--- ENTRIES PROVIDED Enclosed Below ---

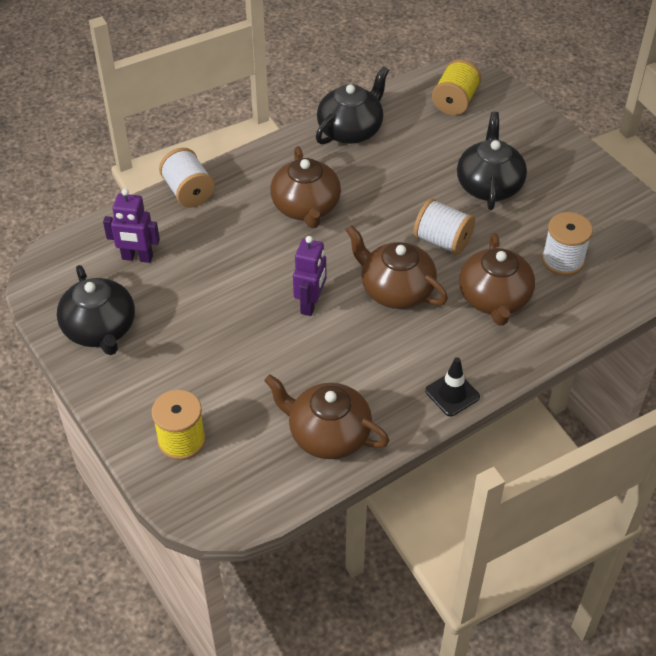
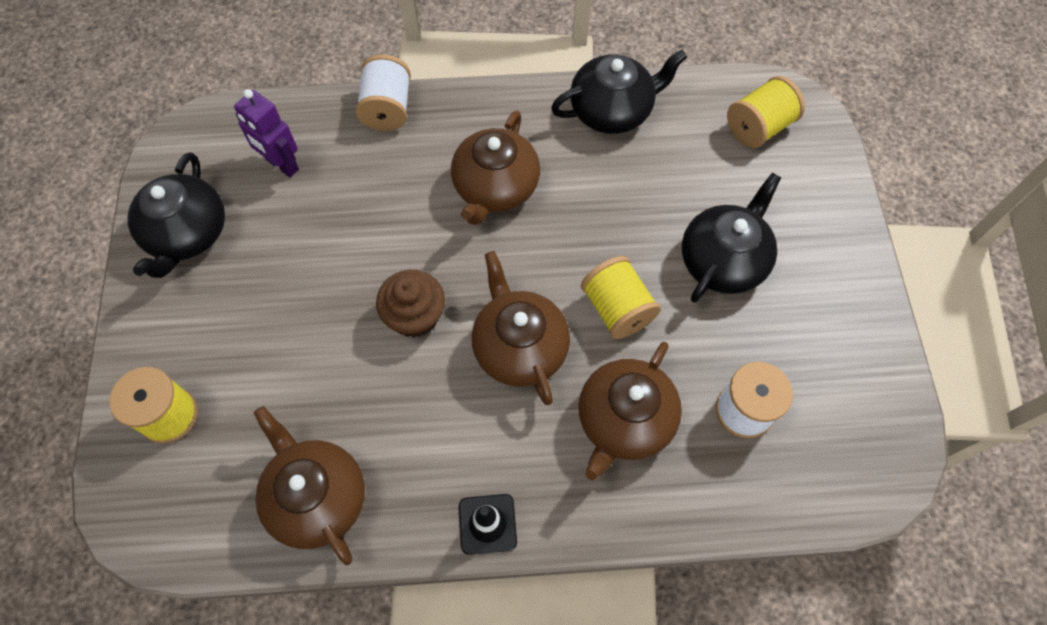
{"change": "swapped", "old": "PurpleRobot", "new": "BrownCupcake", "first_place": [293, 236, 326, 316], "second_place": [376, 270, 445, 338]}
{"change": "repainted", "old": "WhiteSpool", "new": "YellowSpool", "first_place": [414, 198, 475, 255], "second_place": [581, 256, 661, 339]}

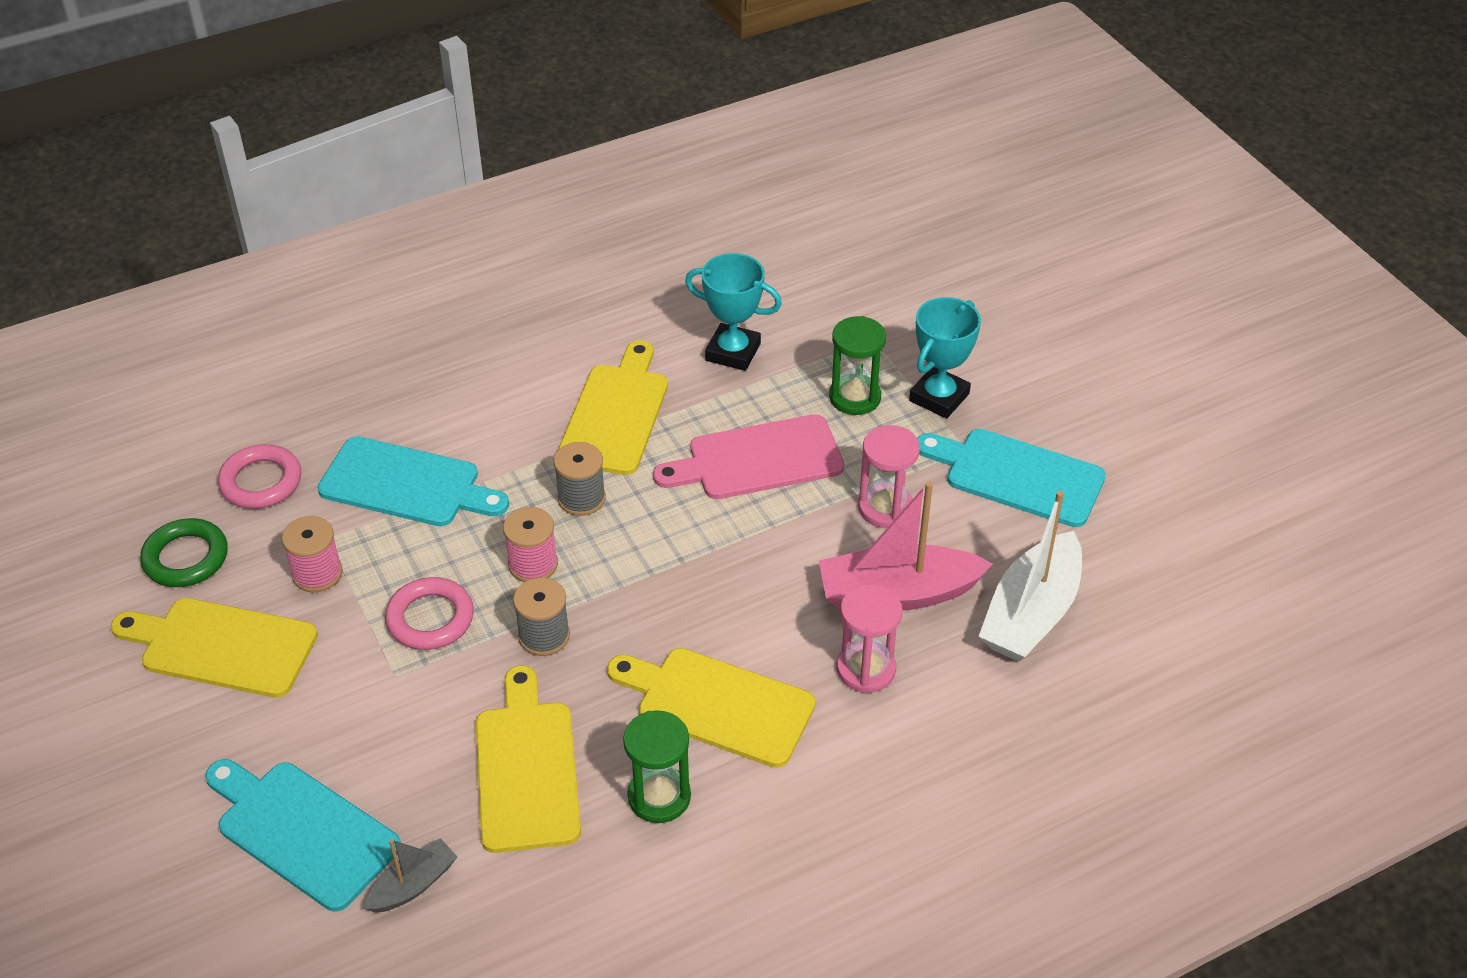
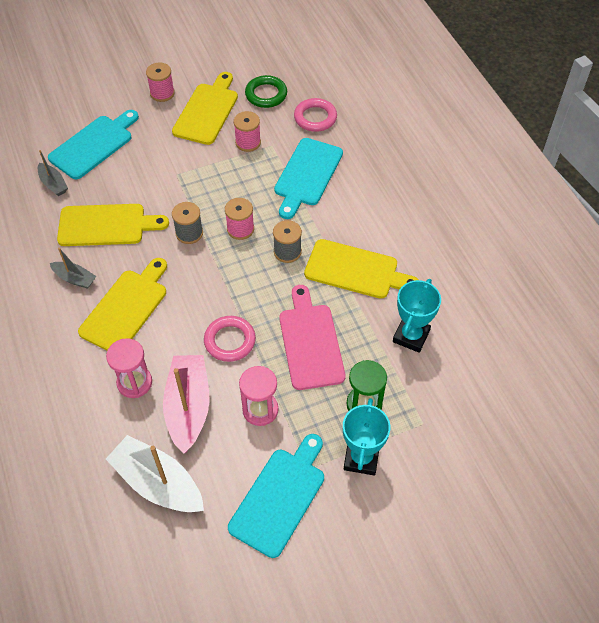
{"change": "swapped", "old": "GreenHourglass", "new": "GreyBoat", "first_place": [623, 710, 691, 823], "second_place": [50, 248, 96, 289]}
{"change": "new", "new": "PinkSpool", "second_place": [146, 62, 175, 102]}
{"change": "shifted", "old": "PinkRing", "first_place": [385, 577, 474, 650], "second_place": [204, 316, 256, 362]}
{"change": "rotated", "old": "TurquoiseTrophy", "first_place": [909, 297, 981, 419], "second_place": [343, 398, 390, 475], "degrees": 60}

--- End of Enclosed ENTRIES PROVIDED ---

A complete and exact copy of the records is required. Exclude the pictures.

# EXPECTED ANSWER
{"change": "swapped", "old": "PurpleRobot", "new": "BrownCupcake", "first_place": [293, 236, 326, 316], "second_place": [376, 270, 445, 338]}
{"change": "repainted", "old": "WhiteSpool", "new": "YellowSpool", "first_place": [414, 198, 475, 255], "second_place": [581, 256, 661, 339]}

{"change": "swapped", "old": "GreenHourglass", "new": "GreyBoat", "first_place": [623, 710, 691, 823], "second_place": [50, 248, 96, 289]}
{"change": "new", "new": "PinkSpool", "second_place": [146, 62, 175, 102]}
{"change": "shifted", "old": "PinkRing", "first_place": [385, 577, 474, 650], "second_place": [204, 316, 256, 362]}
{"change": "rotated", "old": "TurquoiseTrophy", "first_place": [909, 297, 981, 419], "second_place": [343, 398, 390, 475], "degrees": 60}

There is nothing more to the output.